• [WHAT THIS TASK INVOLVES]:
Print the listing below from its opening line through the line holding "SW6: button (N001, N007)", both ends included.
┌─ EXCERPTED RECORDS
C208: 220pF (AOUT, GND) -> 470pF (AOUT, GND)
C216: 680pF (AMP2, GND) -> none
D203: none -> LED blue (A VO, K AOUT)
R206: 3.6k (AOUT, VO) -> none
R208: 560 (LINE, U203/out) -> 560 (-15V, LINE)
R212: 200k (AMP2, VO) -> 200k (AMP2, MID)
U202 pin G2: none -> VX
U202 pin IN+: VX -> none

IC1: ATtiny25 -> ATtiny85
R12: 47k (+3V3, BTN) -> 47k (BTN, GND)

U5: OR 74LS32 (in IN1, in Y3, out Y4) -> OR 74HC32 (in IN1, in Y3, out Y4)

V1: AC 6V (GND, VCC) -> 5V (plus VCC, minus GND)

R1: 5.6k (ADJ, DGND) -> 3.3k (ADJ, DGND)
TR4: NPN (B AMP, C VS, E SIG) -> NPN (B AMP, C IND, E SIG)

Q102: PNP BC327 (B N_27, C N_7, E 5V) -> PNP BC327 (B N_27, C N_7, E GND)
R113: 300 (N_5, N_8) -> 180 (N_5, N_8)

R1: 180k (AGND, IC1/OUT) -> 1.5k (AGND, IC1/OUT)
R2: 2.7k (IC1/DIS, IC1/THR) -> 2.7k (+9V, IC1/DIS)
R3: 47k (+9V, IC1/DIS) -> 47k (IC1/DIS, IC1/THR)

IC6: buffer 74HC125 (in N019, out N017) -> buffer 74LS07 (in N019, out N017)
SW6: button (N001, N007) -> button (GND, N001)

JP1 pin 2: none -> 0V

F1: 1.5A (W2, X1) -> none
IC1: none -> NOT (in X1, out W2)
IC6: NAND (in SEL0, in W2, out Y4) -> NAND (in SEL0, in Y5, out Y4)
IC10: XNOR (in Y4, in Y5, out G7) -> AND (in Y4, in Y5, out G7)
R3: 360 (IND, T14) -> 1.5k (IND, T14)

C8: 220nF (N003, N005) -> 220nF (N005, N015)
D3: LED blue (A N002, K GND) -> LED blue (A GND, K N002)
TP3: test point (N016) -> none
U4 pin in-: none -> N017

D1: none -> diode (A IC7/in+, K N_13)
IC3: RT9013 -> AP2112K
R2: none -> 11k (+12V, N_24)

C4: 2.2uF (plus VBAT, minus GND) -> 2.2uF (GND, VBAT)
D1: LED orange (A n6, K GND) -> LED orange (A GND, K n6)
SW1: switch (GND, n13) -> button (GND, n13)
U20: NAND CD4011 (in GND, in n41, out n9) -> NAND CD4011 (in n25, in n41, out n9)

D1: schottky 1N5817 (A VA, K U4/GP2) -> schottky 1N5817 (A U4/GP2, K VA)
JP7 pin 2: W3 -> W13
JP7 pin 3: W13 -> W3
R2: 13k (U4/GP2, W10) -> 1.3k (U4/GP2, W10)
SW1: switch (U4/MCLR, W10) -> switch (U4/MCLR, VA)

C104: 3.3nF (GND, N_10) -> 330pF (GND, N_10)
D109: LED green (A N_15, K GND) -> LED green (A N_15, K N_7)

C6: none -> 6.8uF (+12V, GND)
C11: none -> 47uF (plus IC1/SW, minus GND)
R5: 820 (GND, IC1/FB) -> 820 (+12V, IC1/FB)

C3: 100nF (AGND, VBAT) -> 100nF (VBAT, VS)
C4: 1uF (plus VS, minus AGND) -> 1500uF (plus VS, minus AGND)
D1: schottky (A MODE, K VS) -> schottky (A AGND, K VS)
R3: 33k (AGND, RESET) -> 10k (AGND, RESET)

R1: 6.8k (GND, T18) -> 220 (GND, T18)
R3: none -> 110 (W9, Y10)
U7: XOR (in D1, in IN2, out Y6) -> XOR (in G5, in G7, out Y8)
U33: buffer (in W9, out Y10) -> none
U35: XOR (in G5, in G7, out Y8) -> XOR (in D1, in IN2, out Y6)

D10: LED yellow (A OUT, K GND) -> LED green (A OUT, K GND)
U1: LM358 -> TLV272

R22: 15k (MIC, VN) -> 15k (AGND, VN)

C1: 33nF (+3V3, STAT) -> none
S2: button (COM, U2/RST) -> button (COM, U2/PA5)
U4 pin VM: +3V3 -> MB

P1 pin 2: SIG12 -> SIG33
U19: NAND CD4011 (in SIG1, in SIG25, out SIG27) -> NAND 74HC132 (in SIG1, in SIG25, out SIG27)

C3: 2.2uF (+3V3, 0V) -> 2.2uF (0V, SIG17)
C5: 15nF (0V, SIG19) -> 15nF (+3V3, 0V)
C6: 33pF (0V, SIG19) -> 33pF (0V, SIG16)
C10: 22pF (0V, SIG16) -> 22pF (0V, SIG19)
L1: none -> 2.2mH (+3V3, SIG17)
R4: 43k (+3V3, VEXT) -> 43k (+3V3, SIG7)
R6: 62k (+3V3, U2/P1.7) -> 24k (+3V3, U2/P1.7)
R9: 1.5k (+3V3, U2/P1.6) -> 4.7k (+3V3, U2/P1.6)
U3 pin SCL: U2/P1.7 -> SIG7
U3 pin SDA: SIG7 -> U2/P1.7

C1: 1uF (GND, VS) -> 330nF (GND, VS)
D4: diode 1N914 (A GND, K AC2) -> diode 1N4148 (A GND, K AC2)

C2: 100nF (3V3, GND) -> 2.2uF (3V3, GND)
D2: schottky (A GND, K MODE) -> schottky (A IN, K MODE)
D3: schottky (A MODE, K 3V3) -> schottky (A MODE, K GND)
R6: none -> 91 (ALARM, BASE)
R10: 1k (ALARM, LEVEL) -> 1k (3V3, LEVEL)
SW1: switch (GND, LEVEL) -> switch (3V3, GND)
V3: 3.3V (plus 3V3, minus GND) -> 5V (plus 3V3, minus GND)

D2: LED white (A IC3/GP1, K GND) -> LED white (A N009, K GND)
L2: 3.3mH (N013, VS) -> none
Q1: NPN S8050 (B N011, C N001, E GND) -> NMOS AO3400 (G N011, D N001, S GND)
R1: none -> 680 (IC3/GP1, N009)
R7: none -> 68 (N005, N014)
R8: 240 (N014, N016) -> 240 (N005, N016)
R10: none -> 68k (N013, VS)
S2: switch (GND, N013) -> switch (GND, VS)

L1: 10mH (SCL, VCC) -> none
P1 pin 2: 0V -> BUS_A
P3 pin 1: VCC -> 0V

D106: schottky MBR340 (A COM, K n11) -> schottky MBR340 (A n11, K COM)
└─
• [REPLY]:
C208: 220pF (AOUT, GND) -> 470pF (AOUT, GND)
C216: 680pF (AMP2, GND) -> none
D203: none -> LED blue (A VO, K AOUT)
R206: 3.6k (AOUT, VO) -> none
R208: 560 (LINE, U203/out) -> 560 (-15V, LINE)
R212: 200k (AMP2, VO) -> 200k (AMP2, MID)
U202 pin G2: none -> VX
U202 pin IN+: VX -> none

IC1: ATtiny25 -> ATtiny85
R12: 47k (+3V3, BTN) -> 47k (BTN, GND)

U5: OR 74LS32 (in IN1, in Y3, out Y4) -> OR 74HC32 (in IN1, in Y3, out Y4)

V1: AC 6V (GND, VCC) -> 5V (plus VCC, minus GND)

R1: 5.6k (ADJ, DGND) -> 3.3k (ADJ, DGND)
TR4: NPN (B AMP, C VS, E SIG) -> NPN (B AMP, C IND, E SIG)

Q102: PNP BC327 (B N_27, C N_7, E 5V) -> PNP BC327 (B N_27, C N_7, E GND)
R113: 300 (N_5, N_8) -> 180 (N_5, N_8)

R1: 180k (AGND, IC1/OUT) -> 1.5k (AGND, IC1/OUT)
R2: 2.7k (IC1/DIS, IC1/THR) -> 2.7k (+9V, IC1/DIS)
R3: 47k (+9V, IC1/DIS) -> 47k (IC1/DIS, IC1/THR)

IC6: buffer 74HC125 (in N019, out N017) -> buffer 74LS07 (in N019, out N017)
SW6: button (N001, N007) -> button (GND, N001)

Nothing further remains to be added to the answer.